Stored items from a collection:
* * * * *

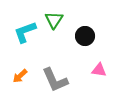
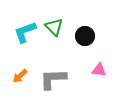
green triangle: moved 7 px down; rotated 18 degrees counterclockwise
gray L-shape: moved 2 px left, 1 px up; rotated 112 degrees clockwise
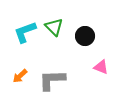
pink triangle: moved 2 px right, 3 px up; rotated 14 degrees clockwise
gray L-shape: moved 1 px left, 1 px down
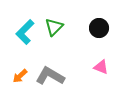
green triangle: rotated 30 degrees clockwise
cyan L-shape: rotated 25 degrees counterclockwise
black circle: moved 14 px right, 8 px up
gray L-shape: moved 2 px left, 4 px up; rotated 32 degrees clockwise
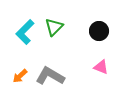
black circle: moved 3 px down
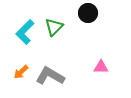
black circle: moved 11 px left, 18 px up
pink triangle: rotated 21 degrees counterclockwise
orange arrow: moved 1 px right, 4 px up
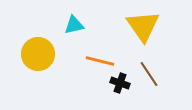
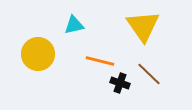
brown line: rotated 12 degrees counterclockwise
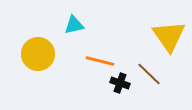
yellow triangle: moved 26 px right, 10 px down
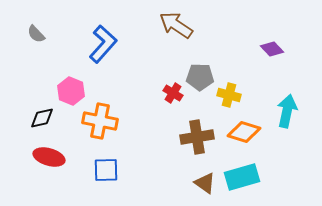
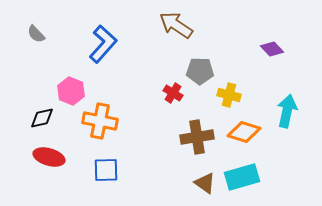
gray pentagon: moved 6 px up
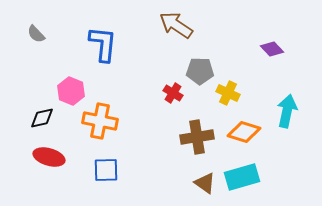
blue L-shape: rotated 36 degrees counterclockwise
yellow cross: moved 1 px left, 2 px up; rotated 10 degrees clockwise
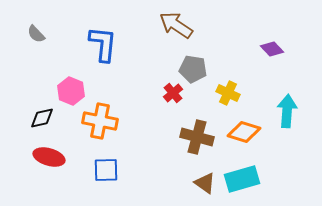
gray pentagon: moved 7 px left, 2 px up; rotated 8 degrees clockwise
red cross: rotated 18 degrees clockwise
cyan arrow: rotated 8 degrees counterclockwise
brown cross: rotated 24 degrees clockwise
cyan rectangle: moved 2 px down
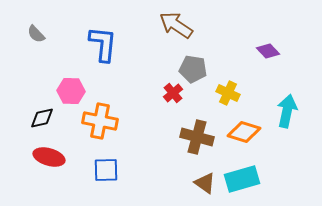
purple diamond: moved 4 px left, 2 px down
pink hexagon: rotated 20 degrees counterclockwise
cyan arrow: rotated 8 degrees clockwise
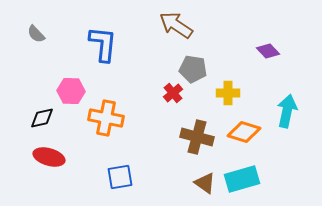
yellow cross: rotated 25 degrees counterclockwise
orange cross: moved 6 px right, 3 px up
blue square: moved 14 px right, 7 px down; rotated 8 degrees counterclockwise
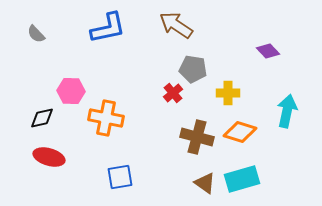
blue L-shape: moved 5 px right, 16 px up; rotated 72 degrees clockwise
orange diamond: moved 4 px left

* * * * *

Your goal: Copy out every line of the items above word for word, leaving out the pictures.

Full response:
green triangle: moved 7 px down; rotated 18 degrees counterclockwise
gray L-shape: moved 2 px left, 1 px up; rotated 112 degrees clockwise
pink triangle: moved 2 px right, 3 px up; rotated 14 degrees clockwise
gray L-shape: moved 1 px left, 1 px down
green triangle: rotated 30 degrees clockwise
cyan L-shape: rotated 25 degrees counterclockwise
black circle: moved 14 px right, 8 px up
gray L-shape: moved 2 px left, 4 px up; rotated 32 degrees clockwise
black circle: moved 3 px down
black circle: moved 11 px left, 18 px up
pink triangle: rotated 21 degrees counterclockwise
orange arrow: moved 1 px right, 4 px up
brown line: rotated 12 degrees counterclockwise
yellow triangle: moved 26 px right, 10 px down
gray pentagon: moved 6 px up
blue L-shape: rotated 36 degrees counterclockwise
yellow cross: moved 1 px left, 2 px up; rotated 10 degrees clockwise
gray pentagon: moved 7 px left, 2 px up; rotated 8 degrees clockwise
red cross: rotated 18 degrees clockwise
cyan arrow: rotated 8 degrees counterclockwise
brown cross: rotated 24 degrees clockwise
cyan rectangle: moved 2 px down
purple diamond: moved 4 px left, 2 px down
pink hexagon: rotated 20 degrees counterclockwise
cyan arrow: rotated 8 degrees clockwise
yellow cross: rotated 25 degrees counterclockwise
orange cross: moved 6 px right, 3 px up
blue square: moved 14 px right, 7 px down; rotated 8 degrees counterclockwise
blue L-shape: moved 5 px right, 16 px up; rotated 72 degrees clockwise
orange diamond: moved 4 px left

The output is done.